§ **Prompt**
Return all the lines below exactly. Any picture among them is omitted.
━━ Exercise data
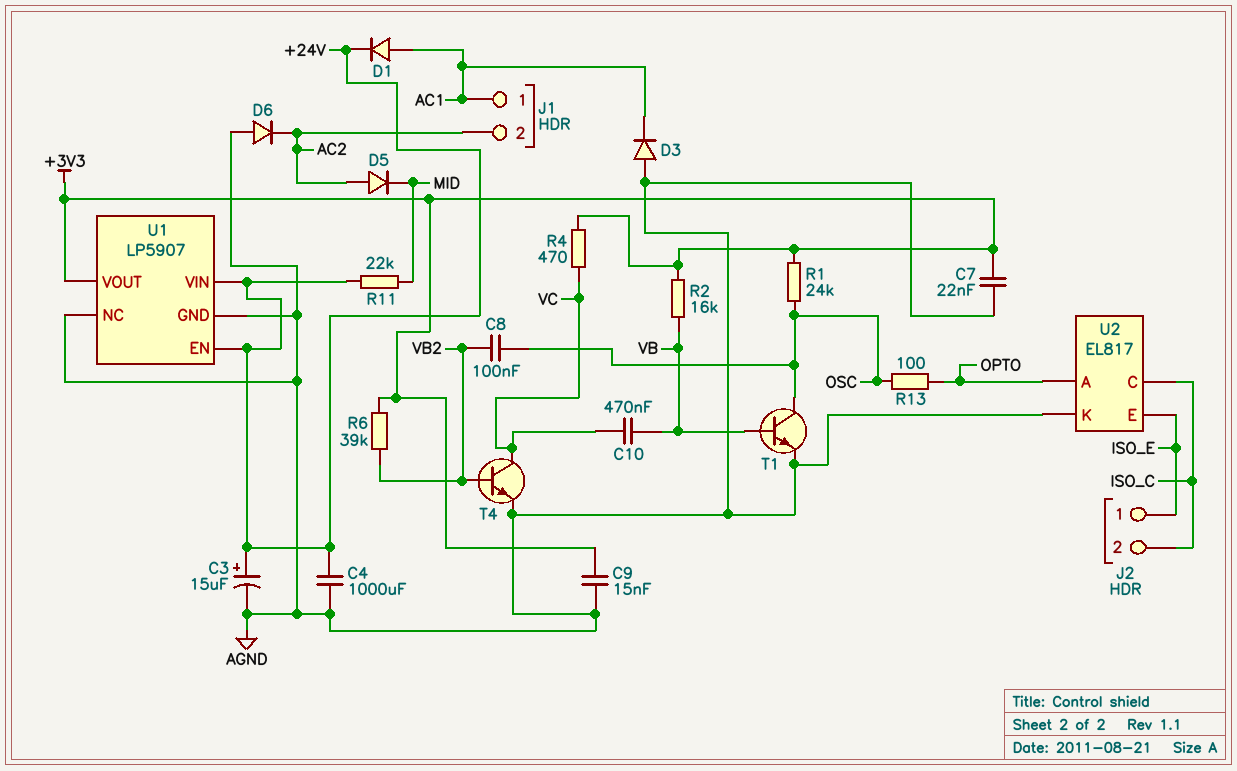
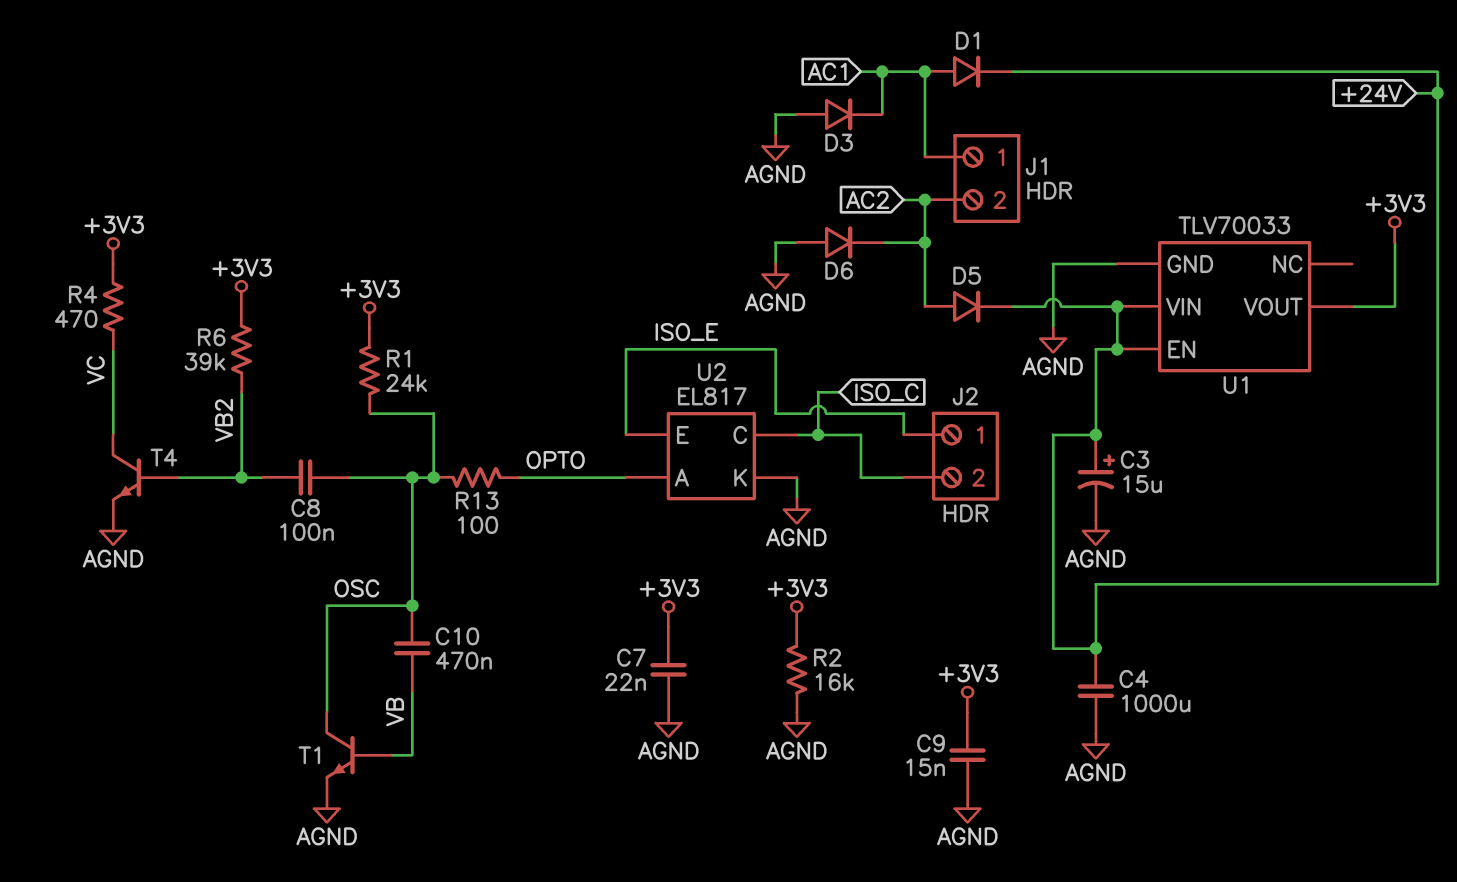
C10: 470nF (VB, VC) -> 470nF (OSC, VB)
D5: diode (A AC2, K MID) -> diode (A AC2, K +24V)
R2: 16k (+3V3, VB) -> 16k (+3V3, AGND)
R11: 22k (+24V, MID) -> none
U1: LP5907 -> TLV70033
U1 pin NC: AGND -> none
━━━━
§ **Written answer**
C10: 470nF (VB, VC) -> 470nF (OSC, VB)
D5: diode (A AC2, K MID) -> diode (A AC2, K +24V)
R2: 16k (+3V3, VB) -> 16k (+3V3, AGND)
R11: 22k (+24V, MID) -> none
U1: LP5907 -> TLV70033
U1 pin NC: AGND -> none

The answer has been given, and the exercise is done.